Records for processing START

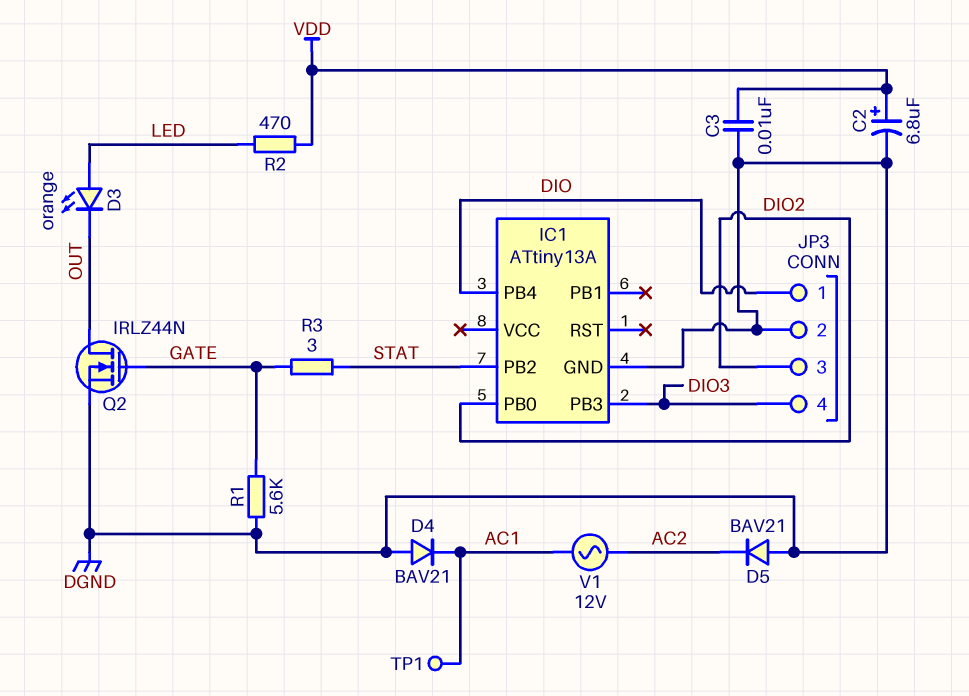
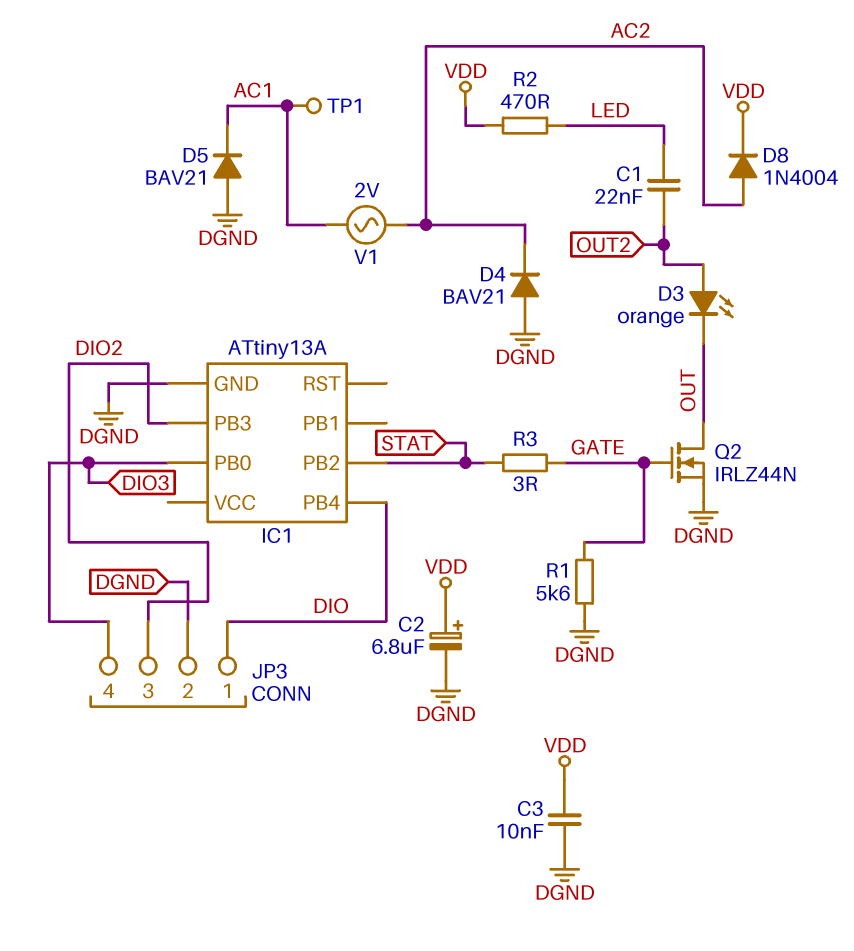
C1: none -> 22nF (LED, OUT2)
D3: LED orange (A LED, K OUT) -> LED orange (A OUT2, K OUT)
D4: diode BAV21 (A DGND, K AC1) -> diode BAV21 (A DGND, K AC2)
D5: diode BAV21 (A DGND, K AC2) -> diode BAV21 (A DGND, K AC1)
D8: none -> diode 1N4004 (A AC2, K VDD)
IC1 pin PB0: DIO2 -> DIO3
IC1 pin PB3: DIO3 -> DIO2
V1: AC 12V (AC1, AC2) -> AC 2V (AC1, AC2)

Records for processing END

### Task description
Take every line of the material and copy it exactly, leaving out the pictures.

### Result
C1: none -> 22nF (LED, OUT2)
D3: LED orange (A LED, K OUT) -> LED orange (A OUT2, K OUT)
D4: diode BAV21 (A DGND, K AC1) -> diode BAV21 (A DGND, K AC2)
D5: diode BAV21 (A DGND, K AC2) -> diode BAV21 (A DGND, K AC1)
D8: none -> diode 1N4004 (A AC2, K VDD)
IC1 pin PB0: DIO2 -> DIO3
IC1 pin PB3: DIO3 -> DIO2
V1: AC 12V (AC1, AC2) -> AC 2V (AC1, AC2)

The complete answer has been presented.